ASSIGNMENT: Pull out every line of the listing below where "lime" appears.

________

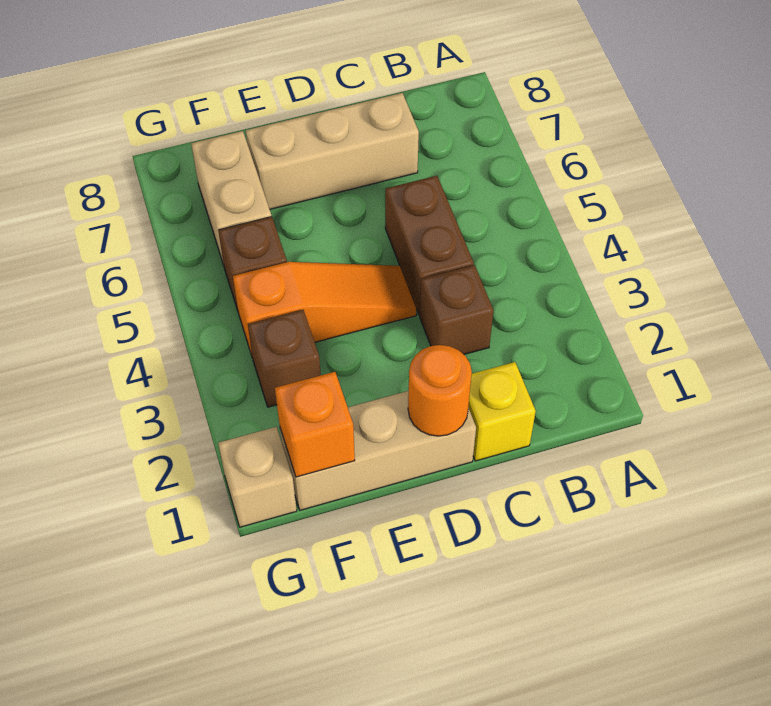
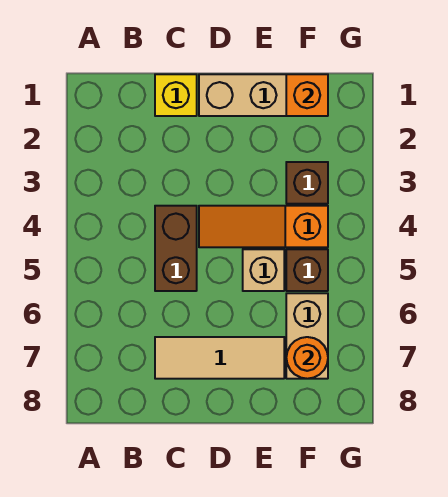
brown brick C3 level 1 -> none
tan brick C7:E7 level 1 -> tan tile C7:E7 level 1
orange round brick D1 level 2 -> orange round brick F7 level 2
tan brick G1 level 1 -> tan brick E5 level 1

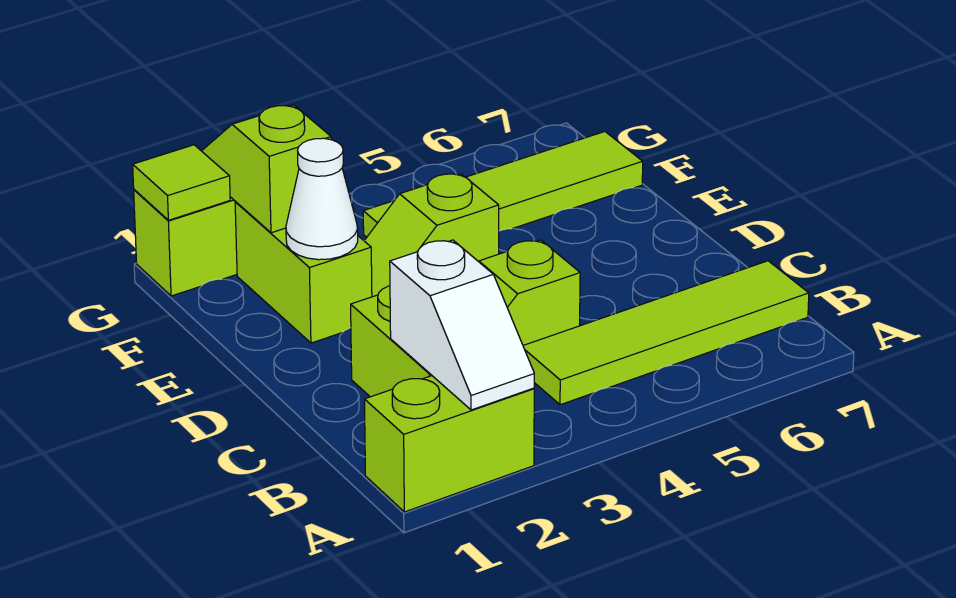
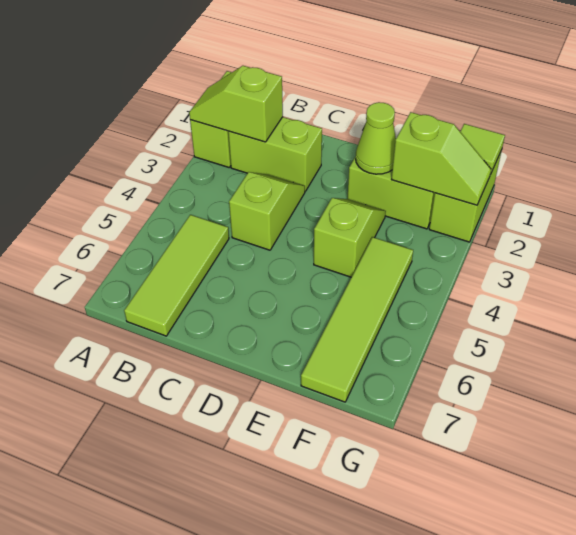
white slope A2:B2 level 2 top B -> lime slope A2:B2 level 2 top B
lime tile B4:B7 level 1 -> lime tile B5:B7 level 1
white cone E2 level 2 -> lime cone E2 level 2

________

FINISHED TASK:
white slope A2:B2 level 2 top B -> lime slope A2:B2 level 2 top B
lime tile B4:B7 level 1 -> lime tile B5:B7 level 1
white cone E2 level 2 -> lime cone E2 level 2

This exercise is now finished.